[Opening DATA TO EXAMINE section]

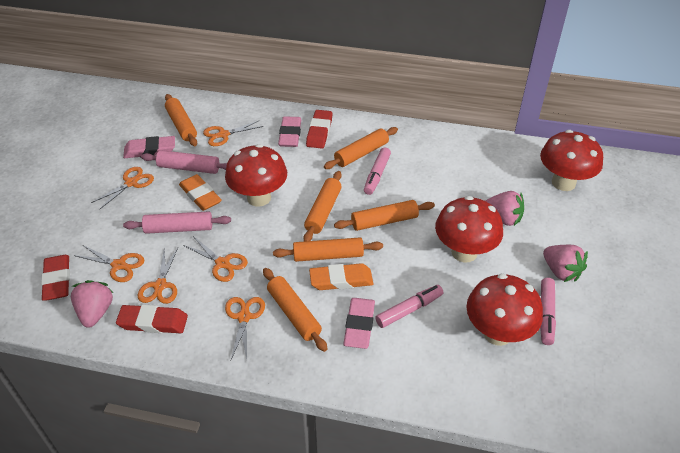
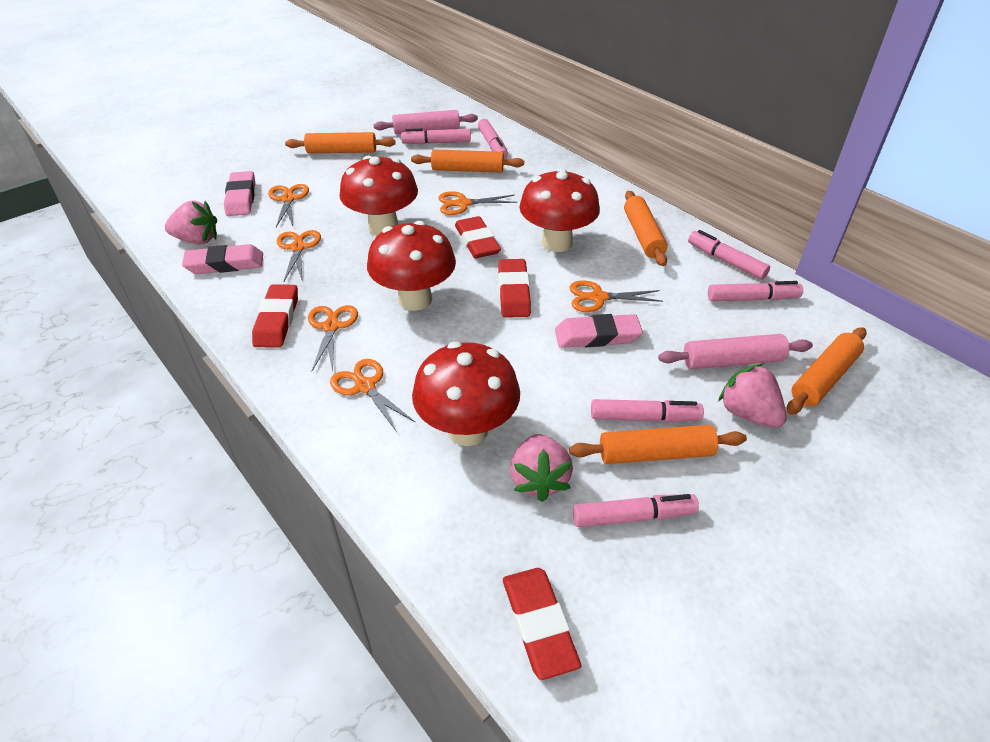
orange eraser: 2 -> 0
orange rolling pin: 6 -> 5
pink marker: 3 -> 6
red eraser: 3 -> 4

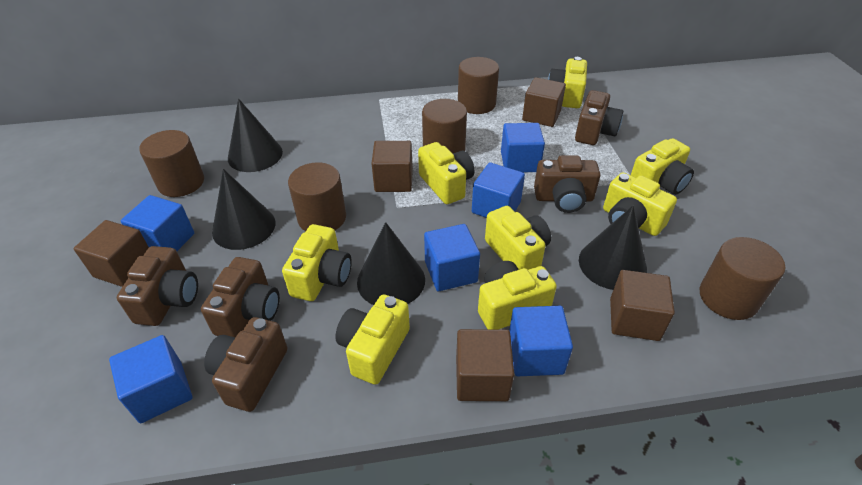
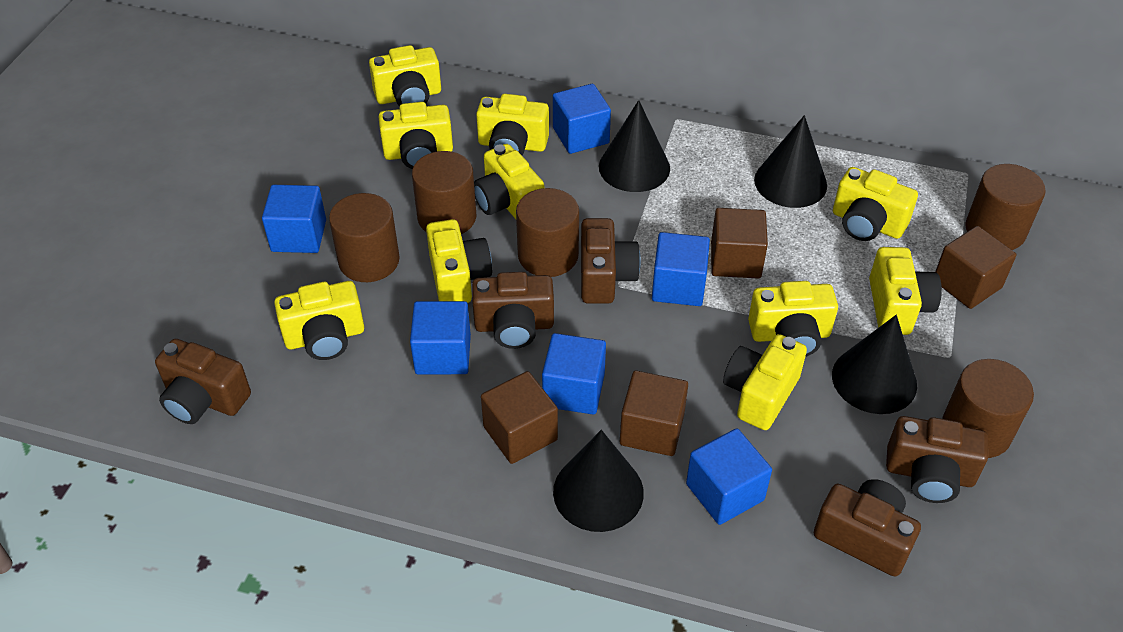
brown cube: 5 -> 4
yellow camera: 8 -> 10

[Closing DATA TO EXAMINE section]

**WHAT YOU ARE ASKED TO DO:** Please transcribe, with no additions, the lines starting at the one that contains "orange rolling pin: 6 -> 5" and running through the last line of the entries, inclusive. Leave the pictures out.

**RESULT FOR THIS TASK:**
orange rolling pin: 6 -> 5
pink marker: 3 -> 6
red eraser: 3 -> 4

brown cube: 5 -> 4
yellow camera: 8 -> 10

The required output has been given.